Scene comparison data
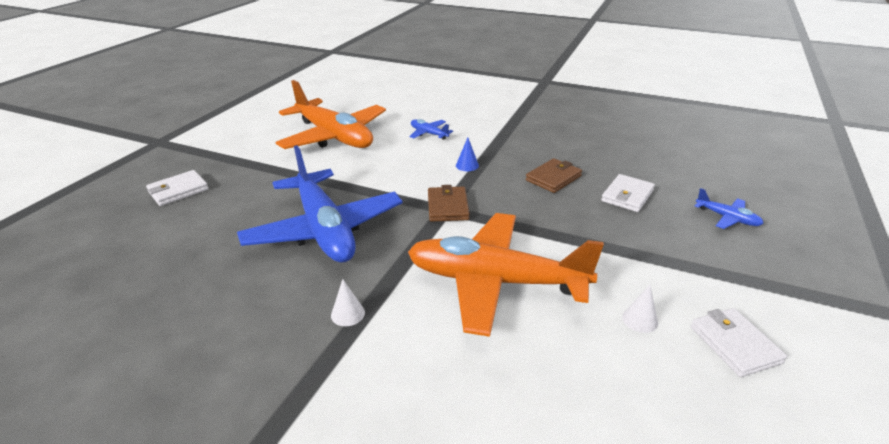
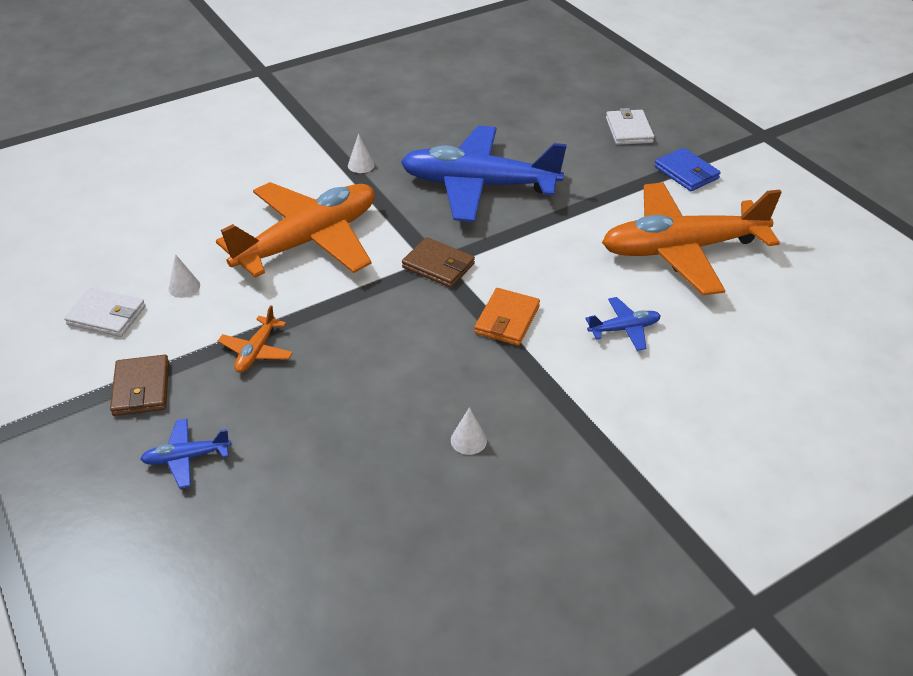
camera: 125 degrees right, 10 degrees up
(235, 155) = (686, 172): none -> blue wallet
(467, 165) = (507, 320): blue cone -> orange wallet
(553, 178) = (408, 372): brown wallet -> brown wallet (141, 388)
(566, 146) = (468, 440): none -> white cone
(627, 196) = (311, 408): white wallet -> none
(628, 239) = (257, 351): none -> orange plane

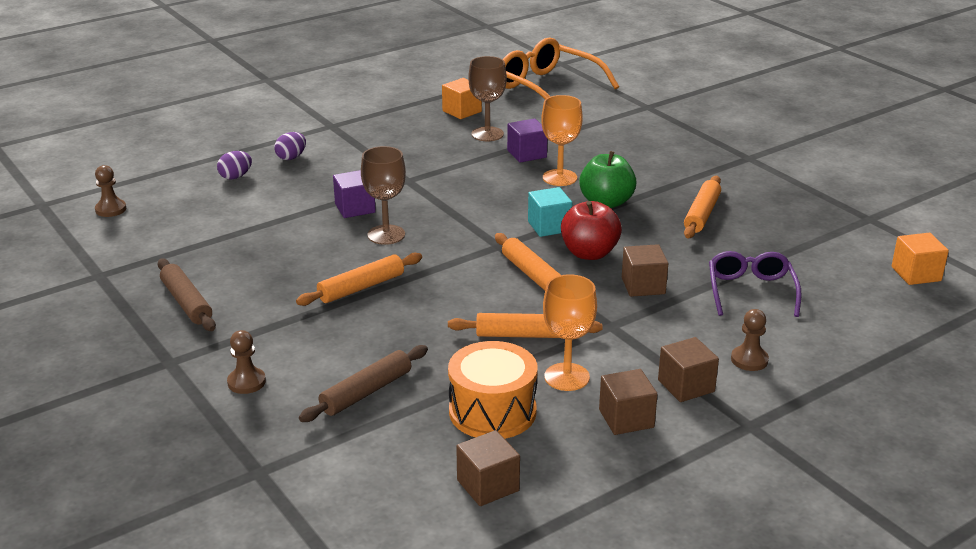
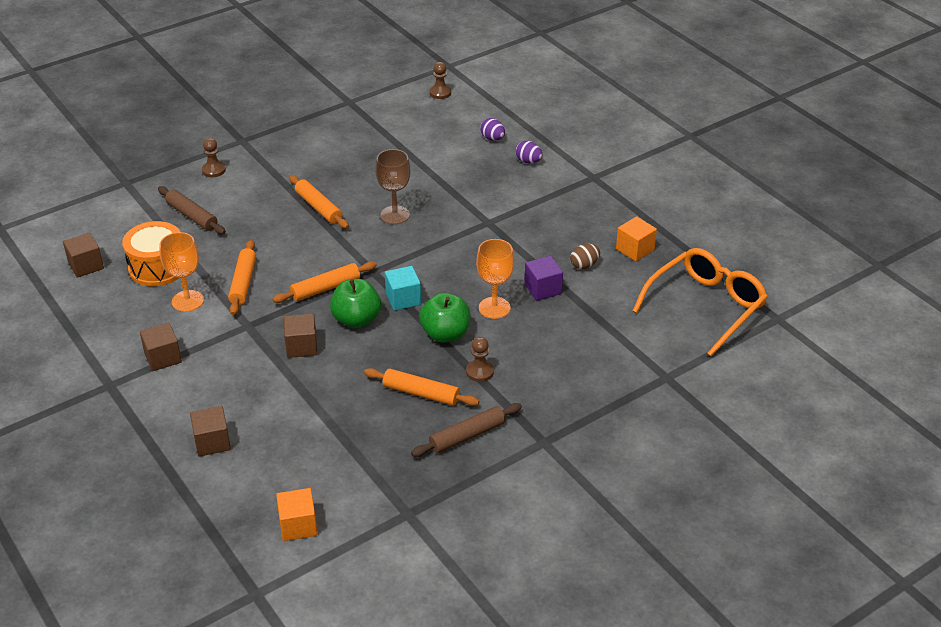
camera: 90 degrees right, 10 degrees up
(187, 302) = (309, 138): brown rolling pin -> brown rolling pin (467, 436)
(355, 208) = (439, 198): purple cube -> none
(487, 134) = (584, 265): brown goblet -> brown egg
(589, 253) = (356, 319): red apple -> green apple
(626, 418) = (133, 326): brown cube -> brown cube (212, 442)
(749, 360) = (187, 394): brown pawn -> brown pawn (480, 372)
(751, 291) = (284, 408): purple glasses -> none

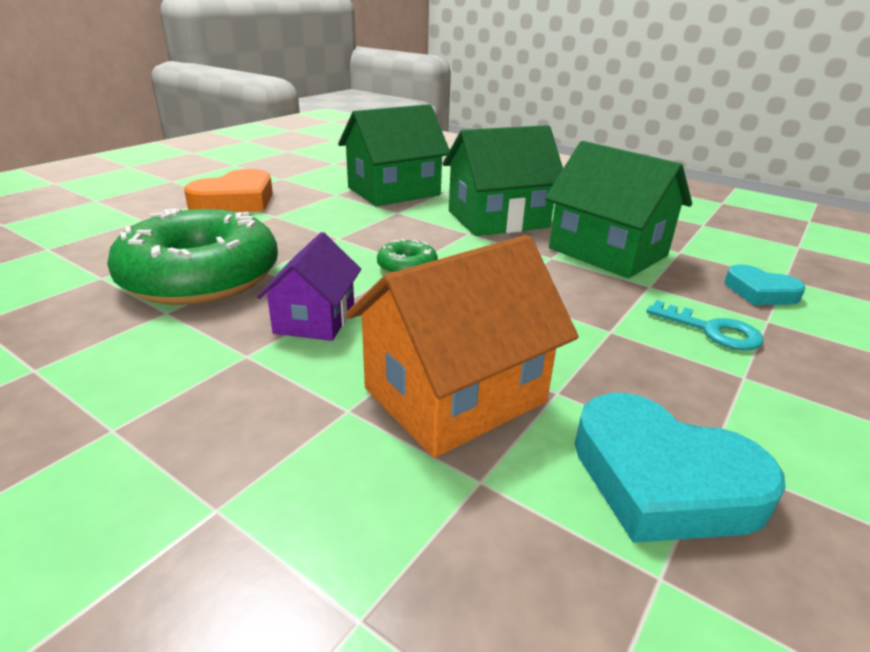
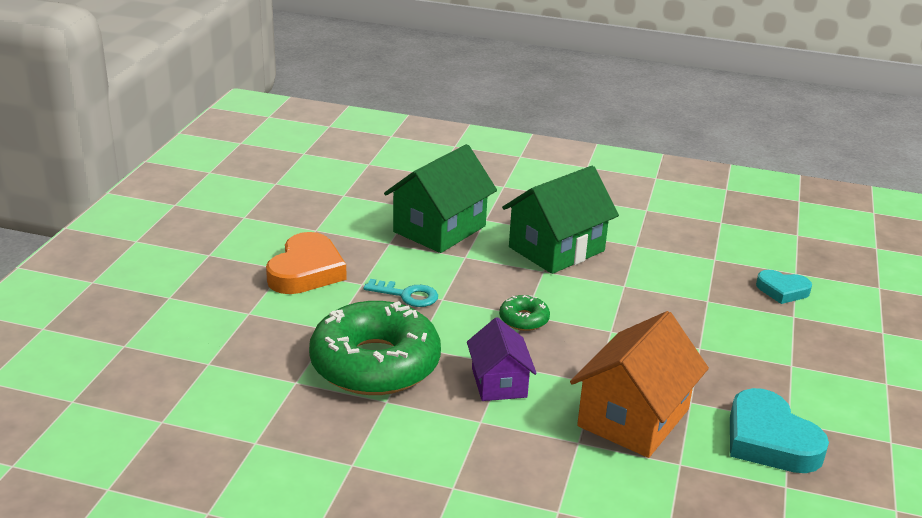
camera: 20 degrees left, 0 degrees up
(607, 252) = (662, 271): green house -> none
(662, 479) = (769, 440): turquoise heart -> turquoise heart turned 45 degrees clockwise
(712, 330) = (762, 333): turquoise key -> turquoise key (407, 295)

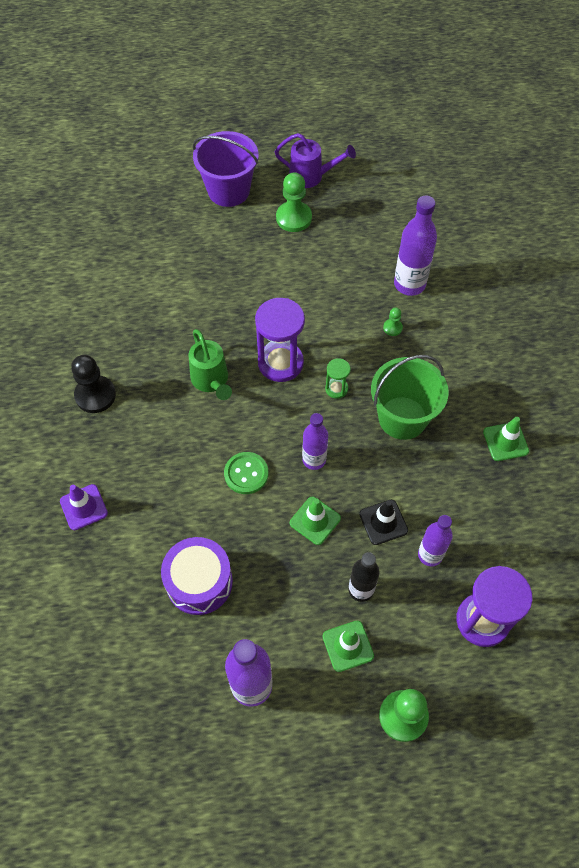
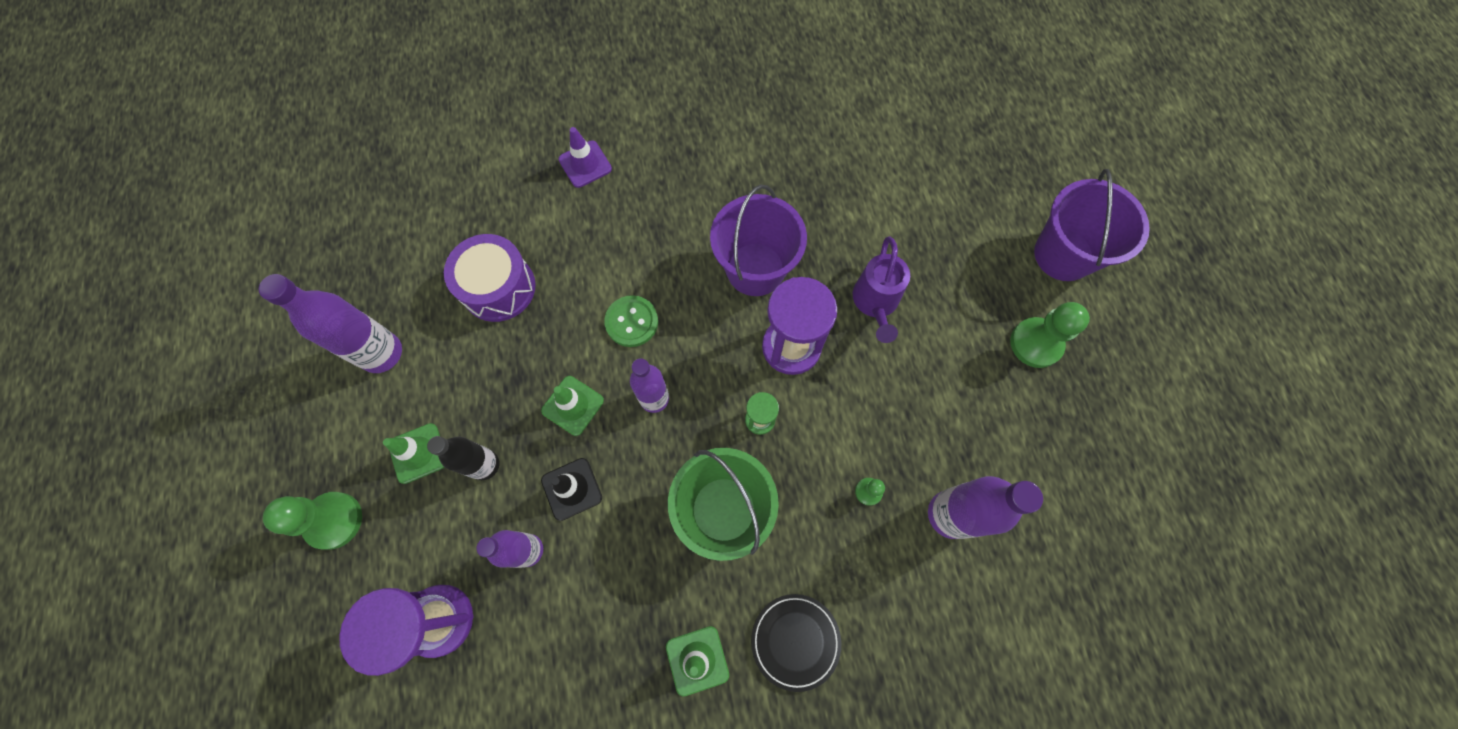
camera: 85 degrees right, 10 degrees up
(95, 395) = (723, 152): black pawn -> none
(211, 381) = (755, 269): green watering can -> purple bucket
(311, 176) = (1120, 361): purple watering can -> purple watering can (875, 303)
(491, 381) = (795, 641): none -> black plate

What is needed
Exact text is required for the lines from the one with "(628, 239) = (257, 351): none -> orange plane" through the last line of the entries, both included. Omit pictures.

Reply to the task
(628, 239) = (257, 351): none -> orange plane

camera: 90 degrees right, 10 degrees up
(187, 302) = (309, 138): brown rolling pin -> brown rolling pin (467, 436)
(355, 208) = (439, 198): purple cube -> none
(487, 134) = (584, 265): brown goblet -> brown egg
(589, 253) = (356, 319): red apple -> green apple
(626, 418) = (133, 326): brown cube -> brown cube (212, 442)
(749, 360) = (187, 394): brown pawn -> brown pawn (480, 372)
(751, 291) = (284, 408): purple glasses -> none

camera: 20 degrees left, 0 degrees up
(607, 252) = (662, 271): green house -> none
(662, 479) = (769, 440): turquoise heart -> turquoise heart turned 45 degrees clockwise
(712, 330) = (762, 333): turquoise key -> turquoise key (407, 295)

camera: 85 degrees right, 10 degrees up
(95, 395) = (723, 152): black pawn -> none
(211, 381) = (755, 269): green watering can -> purple bucket
(311, 176) = (1120, 361): purple watering can -> purple watering can (875, 303)
(491, 381) = (795, 641): none -> black plate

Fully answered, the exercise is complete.